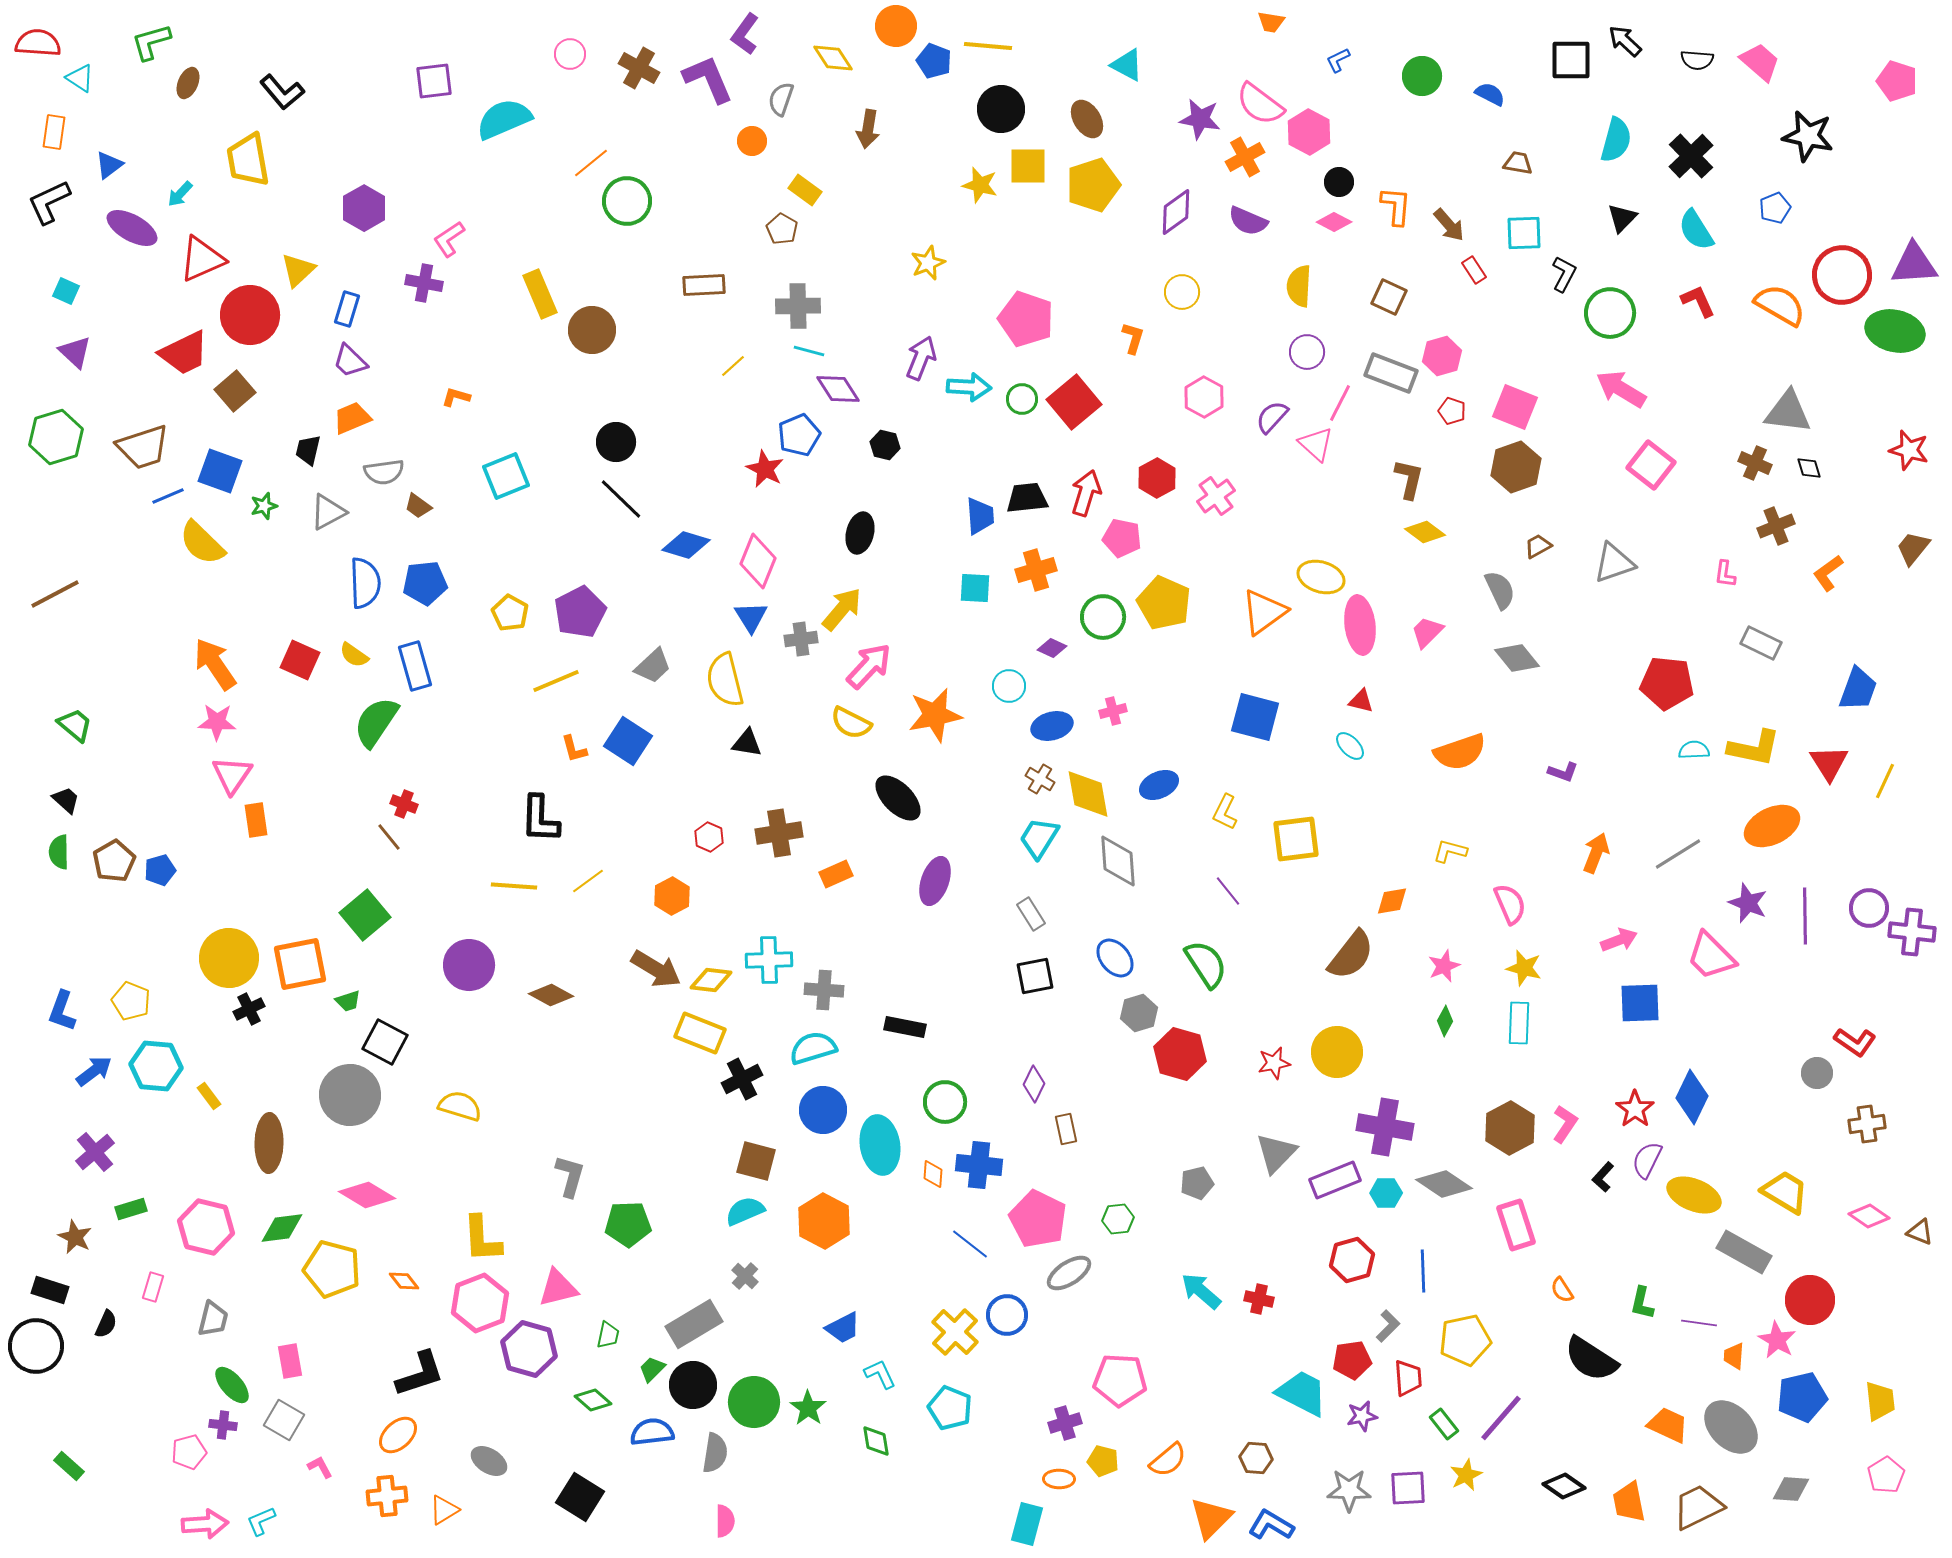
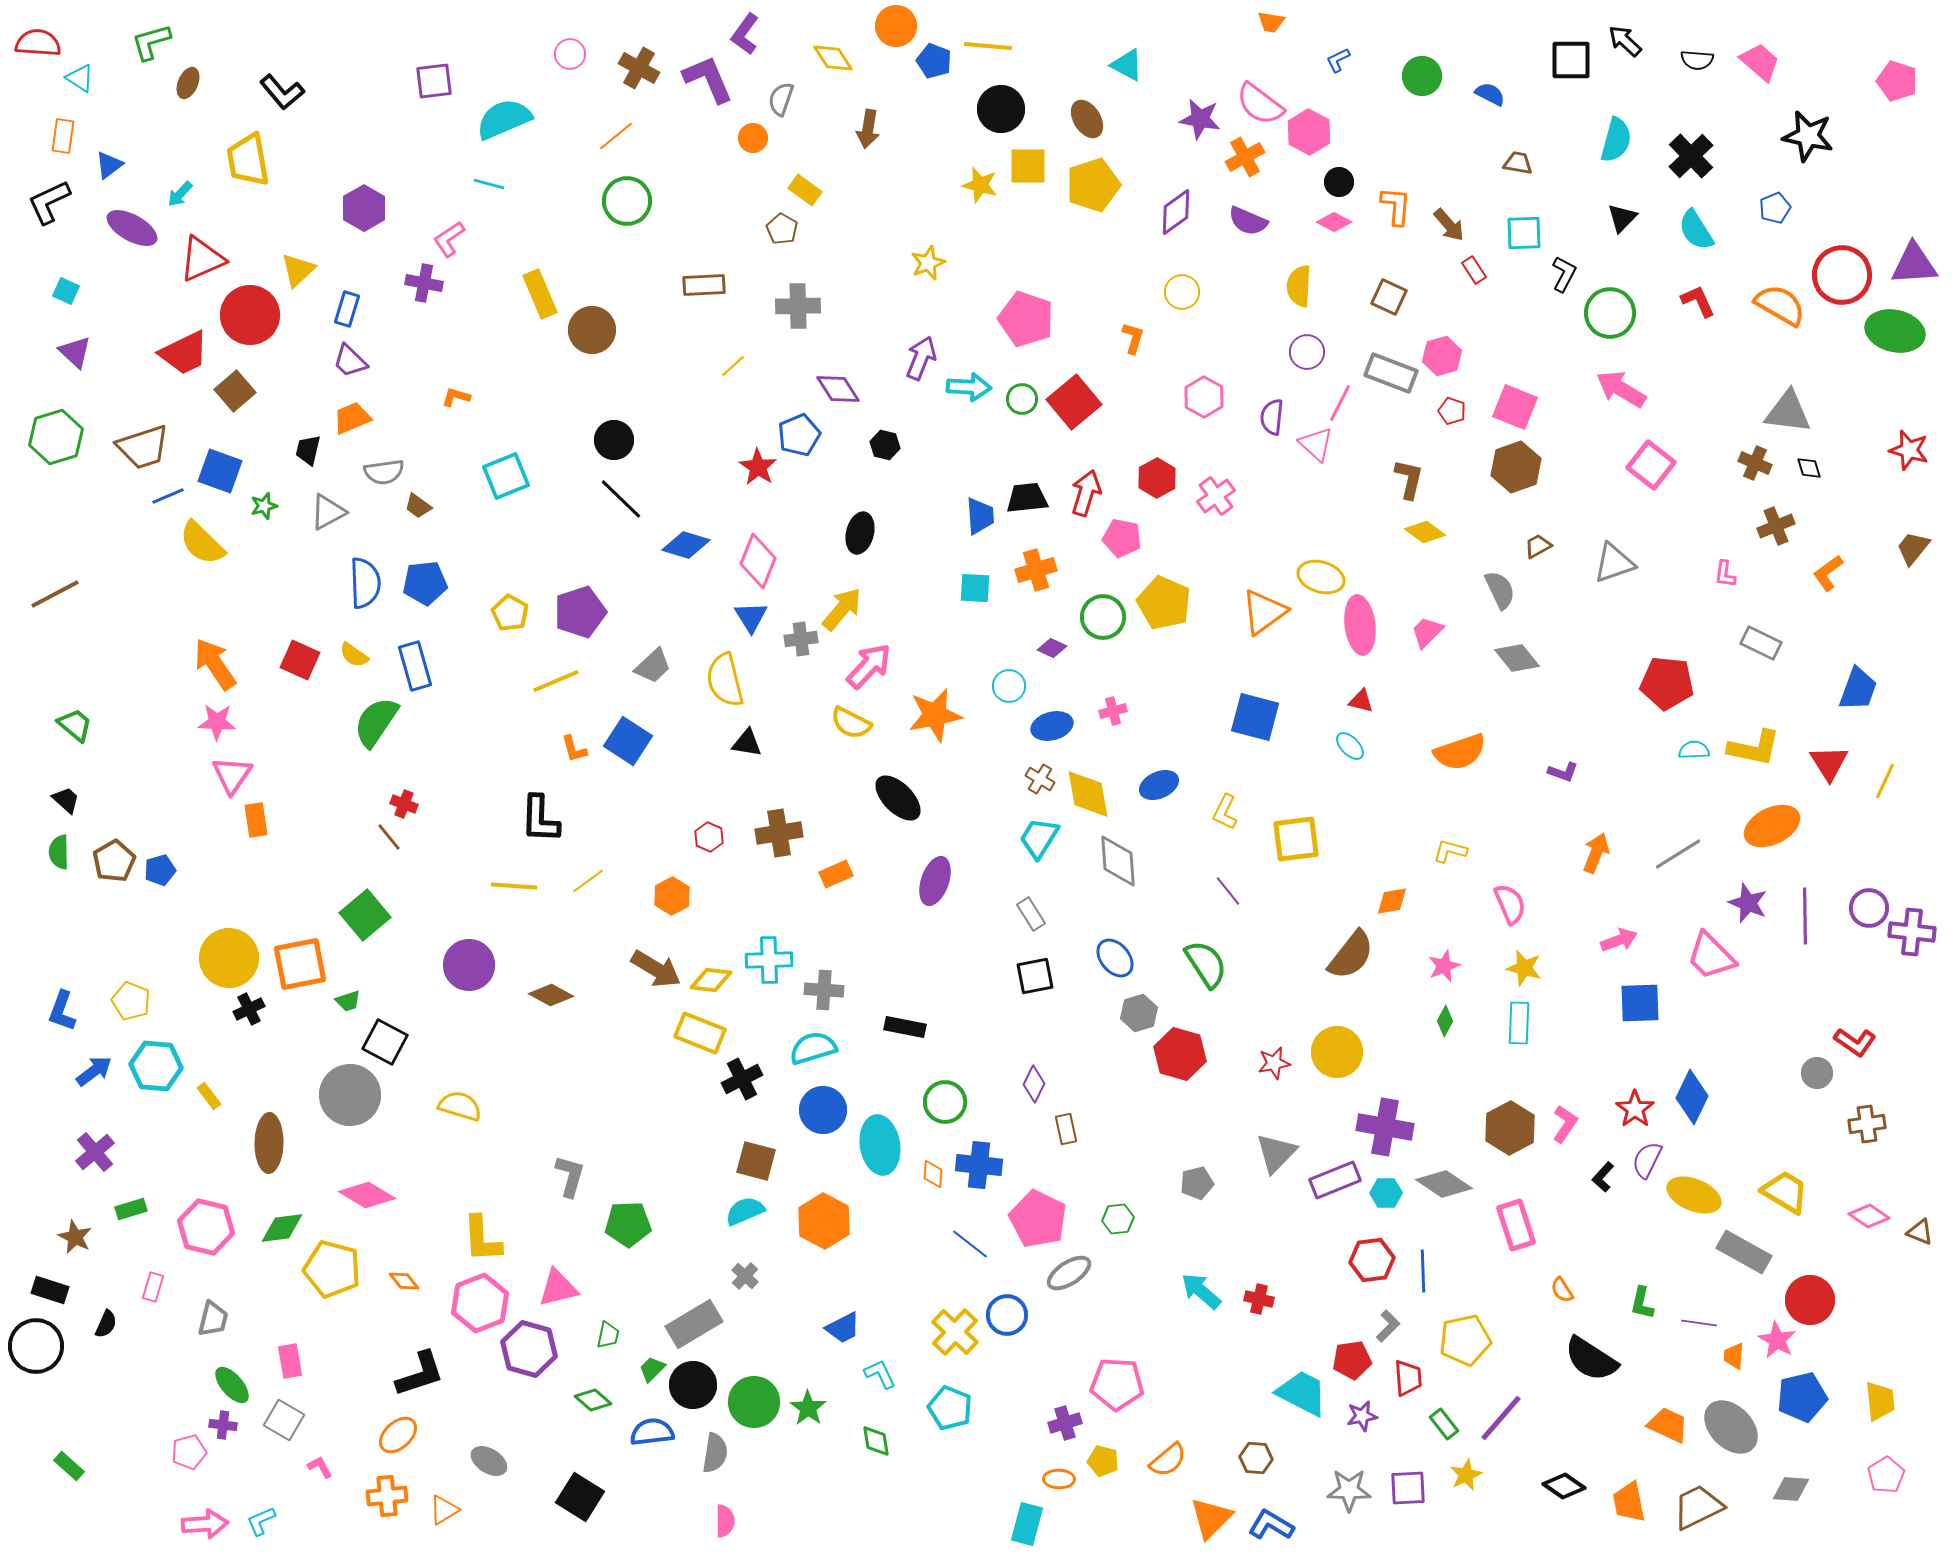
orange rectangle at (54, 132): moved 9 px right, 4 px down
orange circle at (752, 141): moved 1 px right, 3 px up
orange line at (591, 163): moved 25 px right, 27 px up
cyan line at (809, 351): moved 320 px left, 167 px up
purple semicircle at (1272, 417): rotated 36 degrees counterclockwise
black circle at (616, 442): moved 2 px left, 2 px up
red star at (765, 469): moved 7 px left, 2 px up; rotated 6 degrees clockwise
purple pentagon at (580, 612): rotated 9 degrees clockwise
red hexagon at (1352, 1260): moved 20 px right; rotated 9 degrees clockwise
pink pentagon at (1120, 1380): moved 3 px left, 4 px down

==

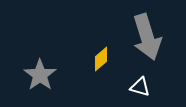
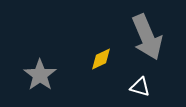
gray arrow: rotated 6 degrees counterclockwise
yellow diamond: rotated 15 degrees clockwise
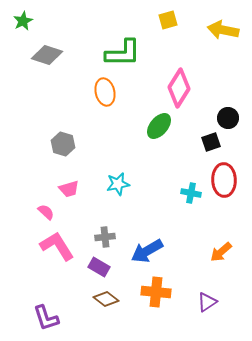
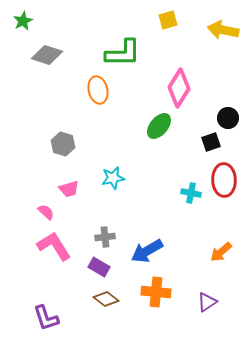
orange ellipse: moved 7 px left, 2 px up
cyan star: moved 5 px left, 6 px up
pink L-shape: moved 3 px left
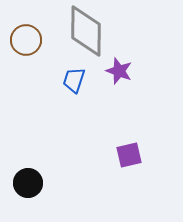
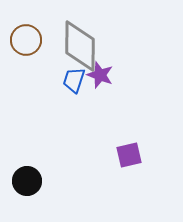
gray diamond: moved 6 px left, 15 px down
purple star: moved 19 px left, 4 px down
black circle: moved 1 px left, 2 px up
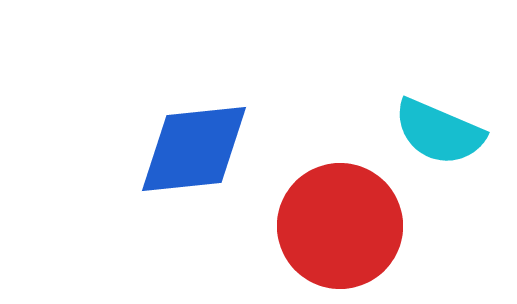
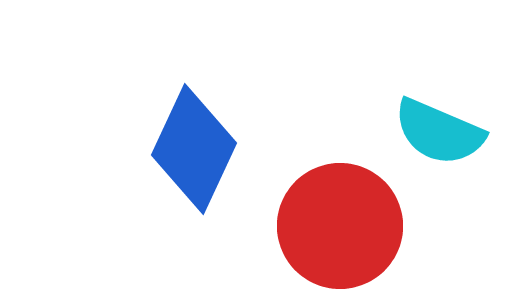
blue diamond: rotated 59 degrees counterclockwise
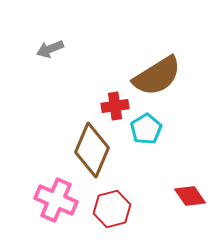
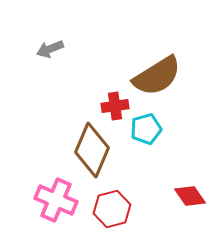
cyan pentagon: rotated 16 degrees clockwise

-- WHAT IS REQUIRED --
Beginning at the line above that contains "purple star: moved 19 px left, 4 px down" and going on through the line that contains "cyan pentagon: rotated 16 degrees clockwise", please copy every line exactly, leaving the pictures out and adding nothing.

-- RESULT OF THE TASK --
purple star: moved 19 px left, 4 px down
black circle: moved 1 px left, 2 px up
blue diamond: rotated 59 degrees counterclockwise
cyan pentagon: rotated 16 degrees clockwise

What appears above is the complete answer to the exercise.